## ACTION ITEM
Below is a block of records; return all of them exactly, but without the images.

(Edit difference data)
......
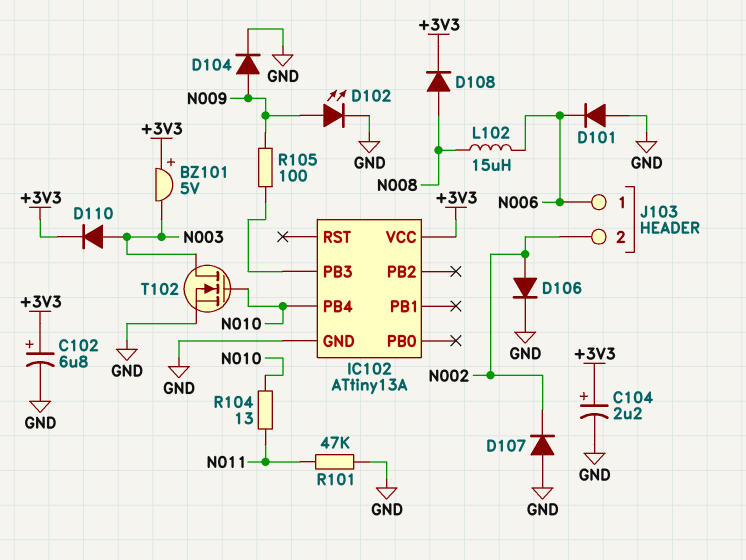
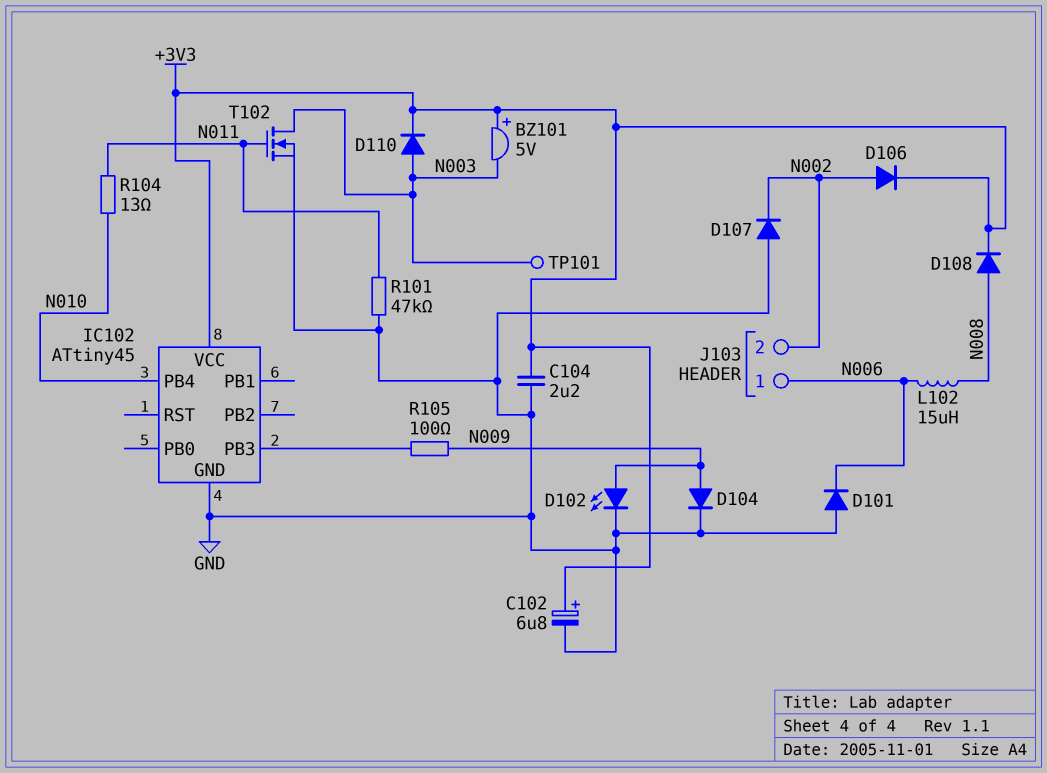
C104: 2.2uF (plus +3V3, minus GND) -> 2.2uF (+3V3, GND)
D106: diode (A N002, K GND) -> diode (A N002, K +3V3)
IC102: ATtiny13A -> ATtiny45
T102: NMOS (G N010, D N003, S GND) -> NMOS (G N011, D N003, S GND)
TP101: none -> test point (N003)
......
## OUTPUT OF THE TASK
C104: 2.2uF (plus +3V3, minus GND) -> 2.2uF (+3V3, GND)
D106: diode (A N002, K GND) -> diode (A N002, K +3V3)
IC102: ATtiny13A -> ATtiny45
T102: NMOS (G N010, D N003, S GND) -> NMOS (G N011, D N003, S GND)
TP101: none -> test point (N003)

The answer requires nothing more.